In the records, each line holding "teddy" must be reported.

-.-.-

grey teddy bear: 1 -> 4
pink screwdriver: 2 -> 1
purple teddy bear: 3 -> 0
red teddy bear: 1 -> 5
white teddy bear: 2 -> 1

-.-.-

**Task response**:
grey teddy bear: 1 -> 4
purple teddy bear: 3 -> 0
red teddy bear: 1 -> 5
white teddy bear: 2 -> 1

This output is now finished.